> Input records
# # #

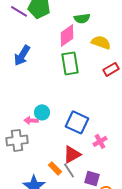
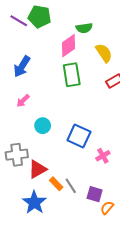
yellow semicircle: (101, 42) -> (104, 53), turned 36
pink arrow: (31, 120) -> (23, 101), moved, turned -48
red triangle: (72, 154) -> (37, 169), moved

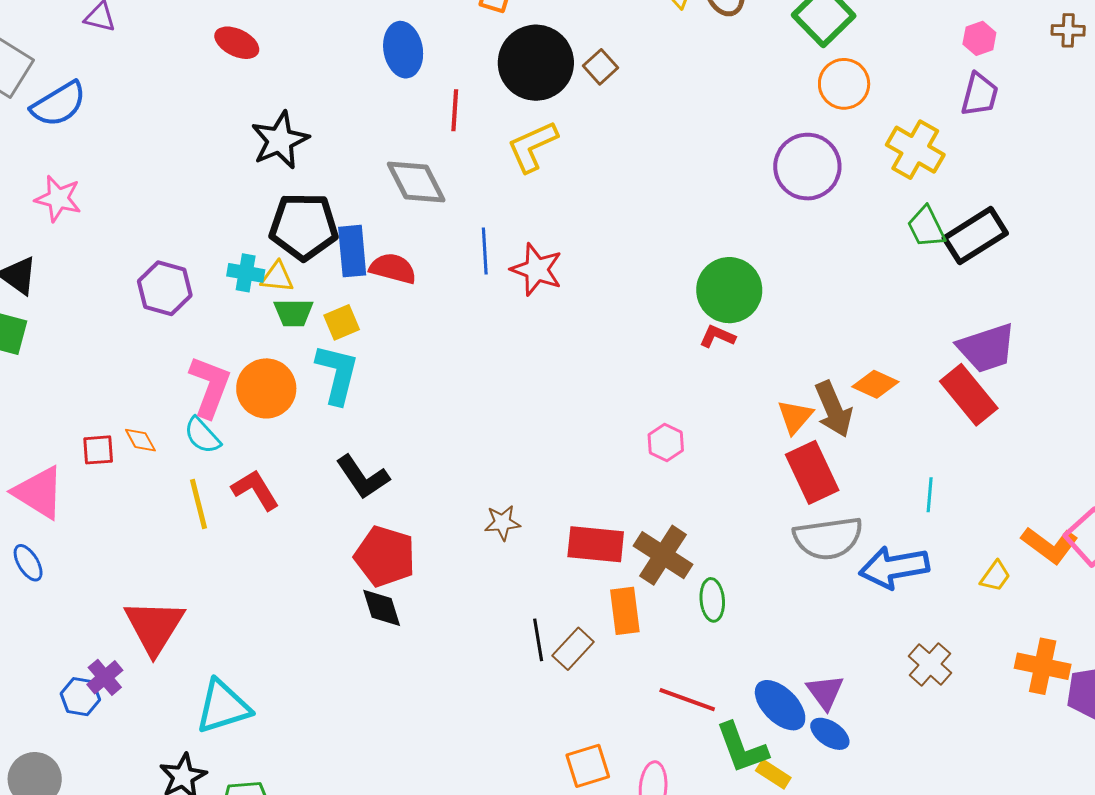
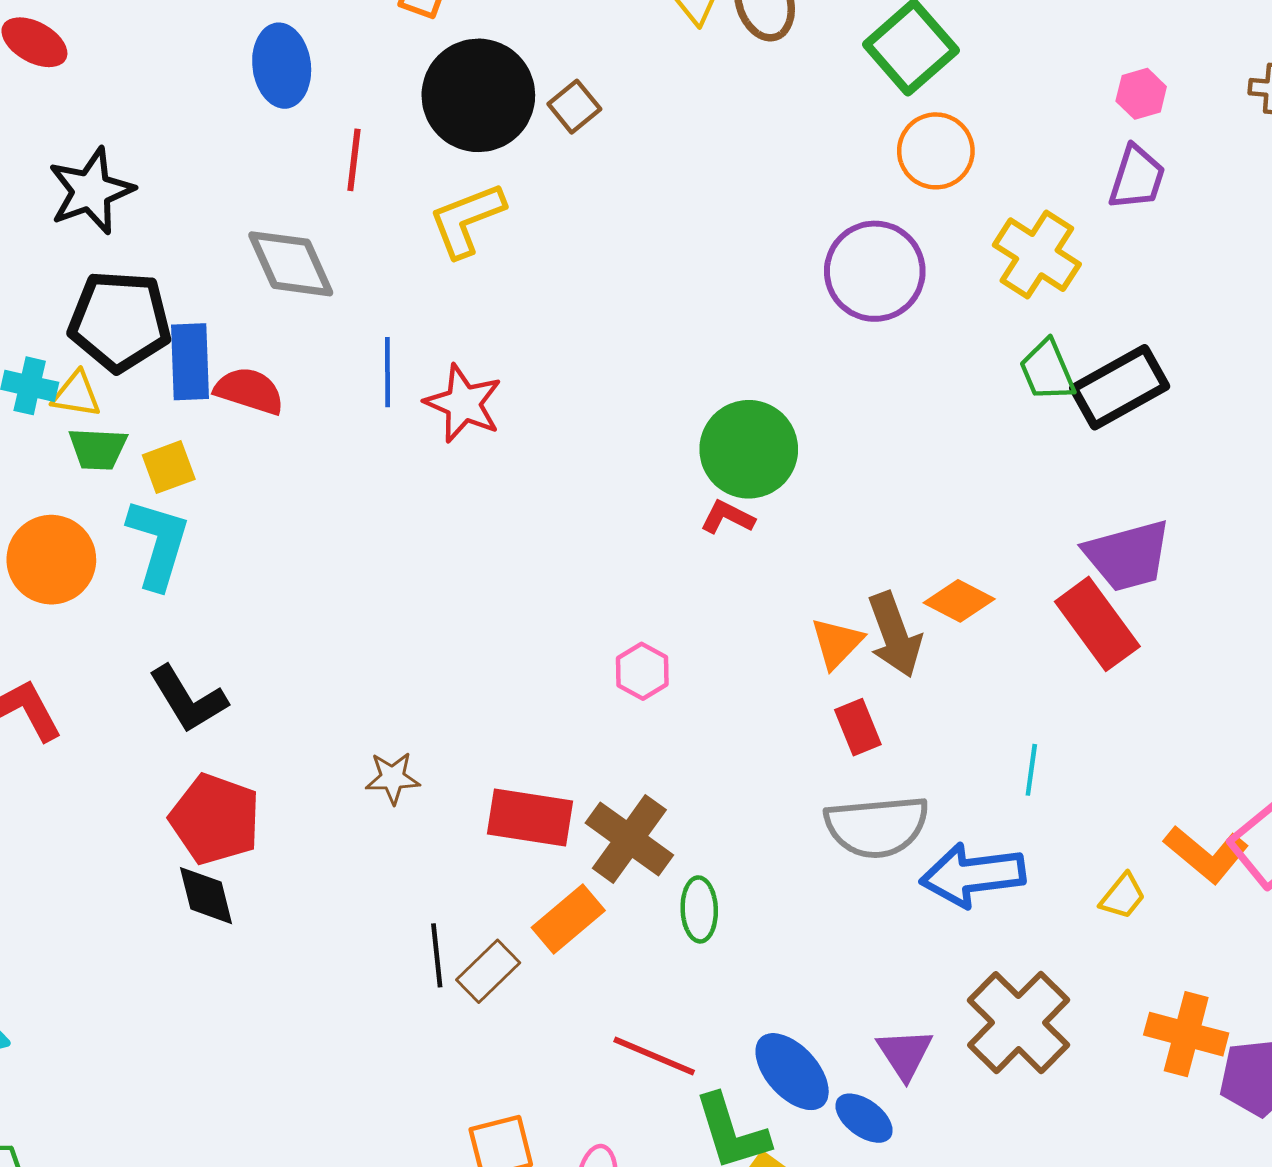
red rectangle: (812, 472) -> (858, 727), size x0.6
orange rectangle: (625, 611) -> (568, 919), turned 54
brown cross: (930, 664) -> (1019, 1023), size x1.6
purple triangle: (825, 692) -> (905, 1054), moved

# # #

> Action item
When you repeat the records, reproduce each line exactly and drop the images.

> Exercise answer
yellow semicircle: (101, 42) -> (104, 53), turned 36
pink arrow: (31, 120) -> (23, 101), moved, turned -48
red triangle: (72, 154) -> (37, 169), moved

red rectangle: (812, 472) -> (858, 727), size x0.6
orange rectangle: (625, 611) -> (568, 919), turned 54
brown cross: (930, 664) -> (1019, 1023), size x1.6
purple triangle: (825, 692) -> (905, 1054), moved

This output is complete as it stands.